Copy the records below in full and leave every image out of the copy.

Object state change records:

====================

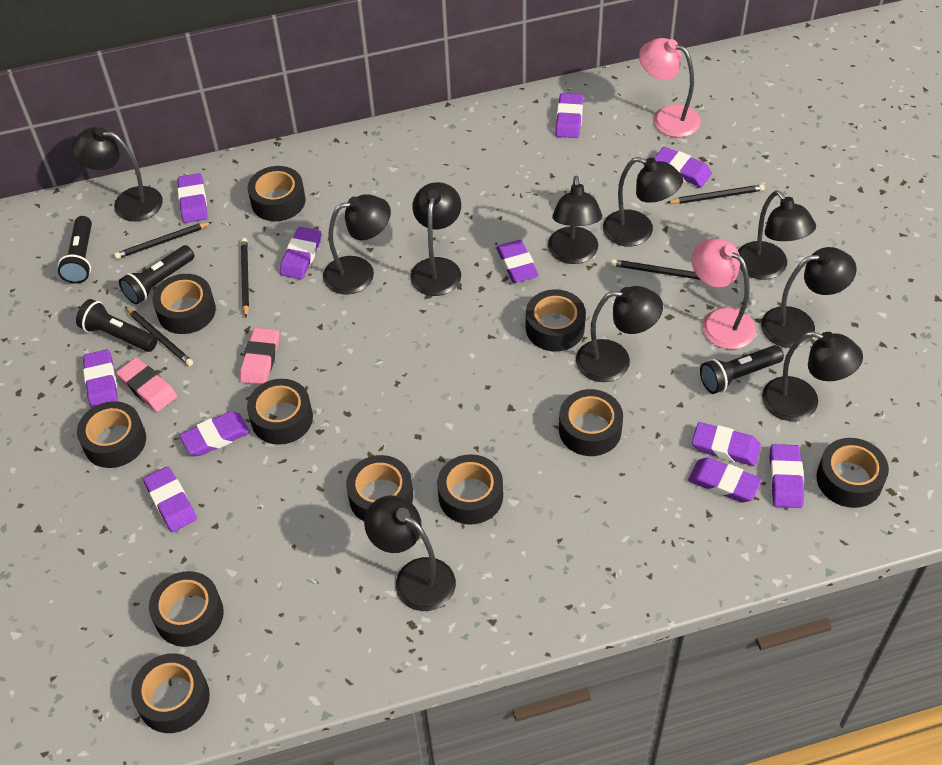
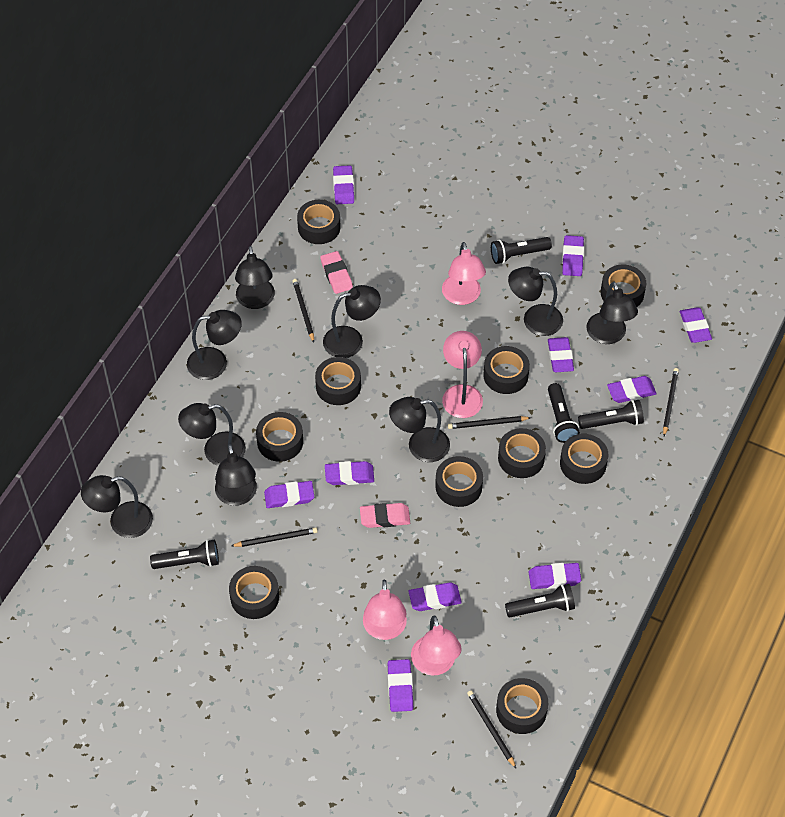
black flashlight: 4 -> 5
black lamp: 10 -> 9
black tape: 11 -> 10
pink lamp: 2 -> 4
purple eraser: 11 -> 10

====================

Exercise output:
black flashlight: 4 -> 5
black lamp: 10 -> 9
black tape: 11 -> 10
pink lamp: 2 -> 4
purple eraser: 11 -> 10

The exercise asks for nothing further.